◆ GIVEN EXERCISE:
Copy the data below word for word, from its very start up to and including the line that contains "road 5 (residential): [(166,477),(231,360)]", and leave the pictures out of your copy.

◆ RAW DATA:
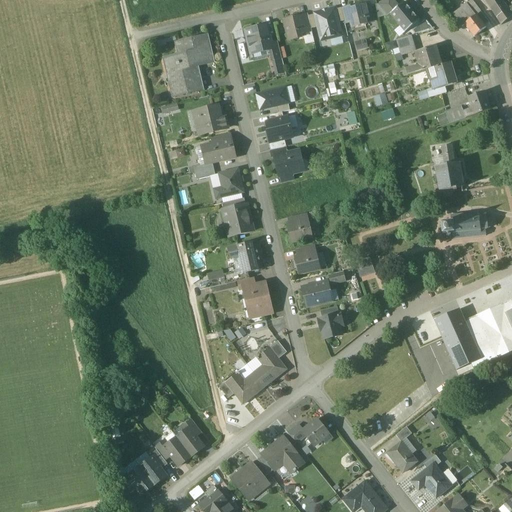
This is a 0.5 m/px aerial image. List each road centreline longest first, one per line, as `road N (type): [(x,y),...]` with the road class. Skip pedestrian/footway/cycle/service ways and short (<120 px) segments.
road 1 (track): [(121,0),(229,448)]
road 2 (residential): [(219,17),(309,382)]
road 3 (residential): [(309,382),(378,328),(511,269)]
road 4 (residential): [(173,492),(309,382)]
road 5 (residential): [(309,382),(412,511)]
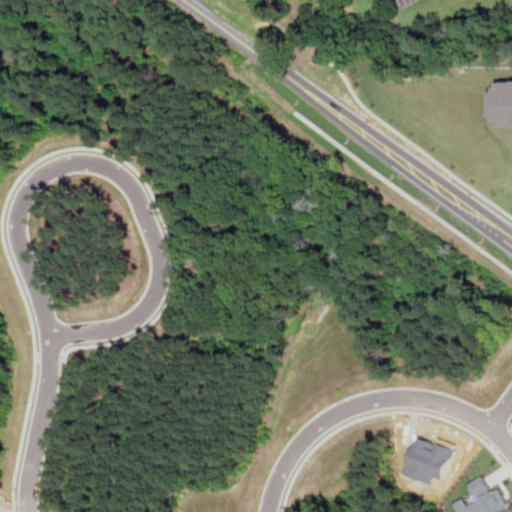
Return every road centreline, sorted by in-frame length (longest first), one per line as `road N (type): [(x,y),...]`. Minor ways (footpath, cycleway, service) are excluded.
road 1 (residential): [(31,511),(54,340),(21,231),(33,194),(71,174),(117,176),(136,191),(149,219),(164,287),(142,321),(93,338),(54,340)]
road 2 (tertiary): [(183,0),(511,240)]
road 3 (residential): [(511,451),(490,427),(433,404),(373,404),(313,437),(274,511)]
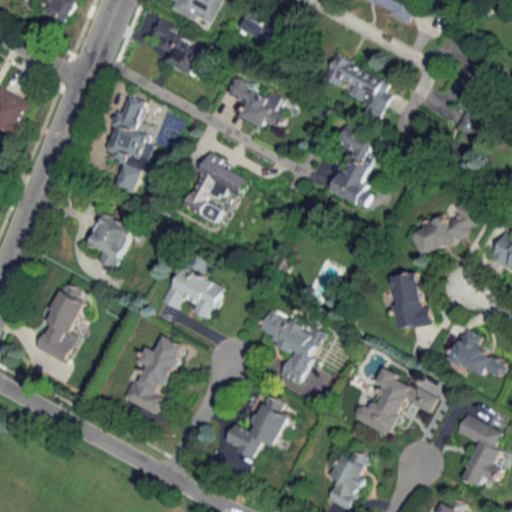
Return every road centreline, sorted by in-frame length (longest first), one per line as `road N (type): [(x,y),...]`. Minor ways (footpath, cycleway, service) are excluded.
road 1 (residential): [(0,286),(116,0)]
road 2 (residential): [(233,511),(0,385)]
road 3 (residential): [(275,155),(94,56)]
road 4 (residential): [(431,66),(314,0)]
road 5 (residential): [(166,477),(231,360)]
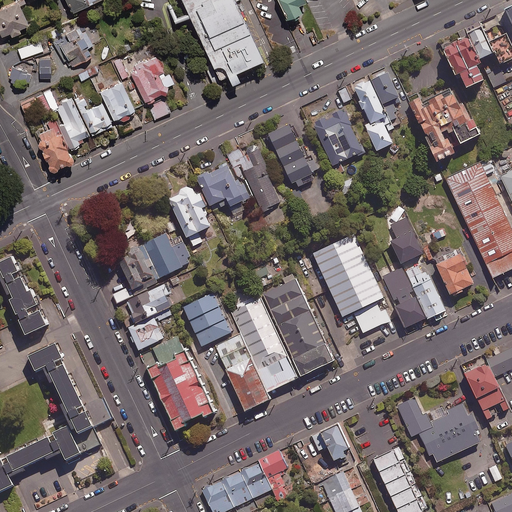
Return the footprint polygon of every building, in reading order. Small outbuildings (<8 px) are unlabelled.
[(27,22),(17,0),(15,0),(0,6),(0,32),(0,34),(8,30),(10,34),(19,30),(17,26),(27,22)] [(92,0),(65,0),(71,10),(92,0)] [(267,56),(242,0),(189,0),(222,75),(267,56)] [(277,0),(286,17),(297,11),(293,3),(298,0),(277,0)] [(81,33),(77,25),(64,31),(61,26),(49,32),(68,67),(92,53),(89,47),(93,44),(86,31),(81,33)] [(493,52),(482,28),(470,34),(481,58),(493,52)] [(511,58),(511,44),(507,34),(492,41),(503,63),(511,58)] [(480,63),(467,36),(444,48),(457,73),(460,72),(467,87),(484,79),(477,64),(480,63)] [(154,96),(161,92),(166,93),(168,83),(174,80),(169,71),(166,73),(157,55),(129,70),(147,103),(155,99),(154,96)] [(13,65),(9,80),(24,83),(25,80),(29,81),(33,64),(22,61),(20,66),(13,65)] [(122,62),(116,66),(122,77),(128,73),(122,62)] [(98,71),(95,65),(79,74),(82,79),(98,71)] [(507,81),(500,66),(487,72),(494,87),(507,81)] [(391,120),(397,118),(394,112),(397,111),(392,100),(399,96),(388,73),(370,81),(370,80),(354,87),(371,123),(389,115),(391,120)] [(100,90),(114,118),(122,114),(124,118),(137,112),(121,79),(100,90)] [(456,81),(409,103),(436,163),(485,141),(456,81)] [(352,99),(347,87),(339,91),(344,102),(352,99)] [(58,105),(50,89),(44,92),(52,108),(58,105)] [(89,133),(71,96),(62,101),(63,105),(57,108),(69,132),(65,134),(72,147),(83,142),(81,137),(89,133)] [(112,124),(101,101),(90,107),(84,97),(76,101),(93,133),(112,124)] [(171,111),(165,99),(150,105),(156,118),(171,111)] [(352,124),(345,108),(333,114),(334,116),(326,120),(326,118),(314,123),(333,166),(363,152),(351,124),(352,124)] [(59,161),(64,159),(68,161),(71,160),(73,158),(73,154),(71,152),(69,150),(55,117),(47,120),(50,125),(36,131),(49,161),(48,163),(50,167),(53,168),(56,168),(59,165),(59,161)] [(377,150),(393,142),(388,132),(395,128),(392,123),(386,126),(383,122),(367,130),(377,150)] [(305,157),(290,125),(269,134),(292,183),(296,181),(299,186),(314,179),(311,172),(319,169),(312,154),(305,157)] [(271,173),(259,148),(249,153),(255,166),(245,171),(263,210),(281,201),(268,174),(271,173)] [(511,268),(511,216),(482,156),(442,176),(495,277),(511,268)] [(220,168),(210,173),(209,170),(198,175),(203,186),(206,185),(210,193),(207,194),(212,204),(220,201),(222,206),(229,203),(230,206),(251,196),(245,182),(239,184),(229,164),(228,164),(227,161),(219,165),(220,168)] [(511,167),(496,176),(511,208),(511,167)] [(354,178),(344,181),(346,189),(356,186),(354,178)] [(200,190),(168,204),(183,238),(215,224),(200,190)] [(404,237),(394,242),(404,263),(429,251),(411,215),(397,222),(404,237)] [(172,231),(148,242),(163,275),(187,264),(172,231)] [(333,241),(310,255),(342,316),(385,294),(354,233),(333,241)] [(145,249),(122,260),(132,283),(156,272),(145,249)] [(480,282),(465,250),(440,262),(455,293),(480,282)] [(30,289),(14,255),(0,261),(0,265),(5,275),(1,277),(28,333),(50,323),(33,287),(30,289)] [(449,309),(425,258),(408,267),(420,293),(432,317),(449,309)] [(271,272),(268,265),(253,272),(256,279),(271,272)] [(268,291),(307,373),(341,357),(302,275),(268,291)] [(168,281),(133,297),(144,320),(178,304),(168,281)] [(115,294),(119,302),(133,295),(131,291),(128,292),(126,288),(115,294)] [(239,329),(218,289),(187,305),(208,345),(239,329)] [(420,293),(397,303),(409,328),(432,317),(420,293)] [(273,388),(302,376),(268,295),(239,307),(273,388)] [(376,303),(353,316),(367,341),(394,325),(384,307),(380,309),(376,303)] [(162,317),(137,328),(146,347),(170,336),(162,317)] [(185,349),(179,336),(154,347),(161,361),(185,349)] [(36,371),(43,368),(50,384),(55,382),(80,434),(95,427),(62,359),(64,358),(57,344),(30,357),(36,371)] [(511,347),(490,358),(498,375),(511,368),(511,347)] [(221,409),(193,348),(154,365),(183,427),(221,409)] [(275,398),(257,356),(231,367),(249,409),(275,398)] [(488,361),(464,373),(486,418),(510,406),(488,361)] [(414,391),(390,404),(409,440),(418,435),(431,462),(483,435),(471,412),(468,414),(461,400),(447,408),(449,412),(430,422),(414,391)] [(347,418),(323,429),(337,460),(361,449),(347,418)] [(78,446),(69,426),(54,433),(55,435),(4,459),(4,457),(0,459),(0,492),(14,485),(11,478),(26,471),(24,467),(47,457),(48,460),(64,453),(67,461),(102,444),(98,436),(78,446)] [(400,448),(379,458),(403,511),(416,511),(427,507),(400,448)] [(263,462),(208,487),(219,511),(222,511),(275,488),(263,462)] [(502,478),(496,465),(490,468),(496,481),(502,478)] [(370,511),(348,469),(317,482),(332,511),(370,511)] [(511,511),(511,492),(495,500),(500,511),(511,511)]
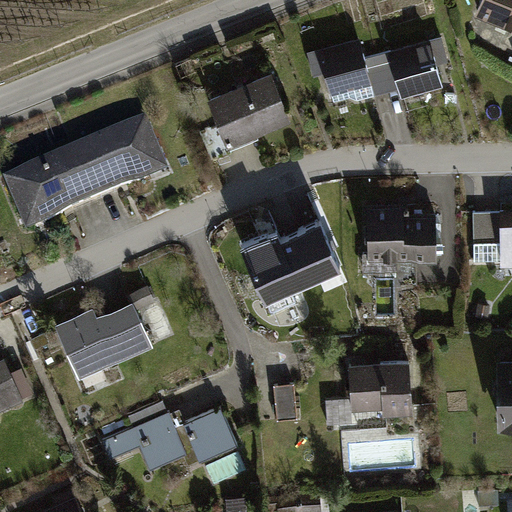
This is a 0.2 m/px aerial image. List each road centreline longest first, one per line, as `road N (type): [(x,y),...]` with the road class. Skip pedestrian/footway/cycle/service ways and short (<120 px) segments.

◆ FULL ANSWER:
This is a 0.5 m/px aerial image. List each road centreline longest first, one per line, as `road N (type): [(x,y),...]` with the road class. Skip pedestrian/footway/cycle/service ways and short (<120 px) segments.
road 1 (track): [(121,0),(229,448)]
road 2 (residential): [(219,17),(309,382)]
road 3 (residential): [(309,382),(378,328),(511,269)]
road 4 (residential): [(173,492),(309,382)]
road 5 (residential): [(309,382),(412,511)]
Return every road centreline, sorted by in-frame length (longest first), one per line as `road N (type): [(x,y),...]`. Minor ways (footpath, cycleway, service) are excluded.
road 1 (residential): [(31,511),(54,340),(21,231),(33,194),(71,174),(117,176),(136,191),(149,219),(164,287),(142,321),(93,338),(54,340)]
road 2 (tertiary): [(183,0),(511,240)]
road 3 (residential): [(511,451),(490,427),(433,404),(373,404),(313,437),(274,511)]
Return every road centreline, sorted by in-frame length (longest first), one per line as `road N (type): [(x,y),...]`. Minor ways (footpath, cycleway, service) are excluded.
road 1 (residential): [(0,286),(116,0)]
road 2 (residential): [(233,511),(0,385)]
road 3 (residential): [(275,155),(94,56)]
road 4 (residential): [(431,66),(314,0)]
road 5 (residential): [(166,477),(231,360)]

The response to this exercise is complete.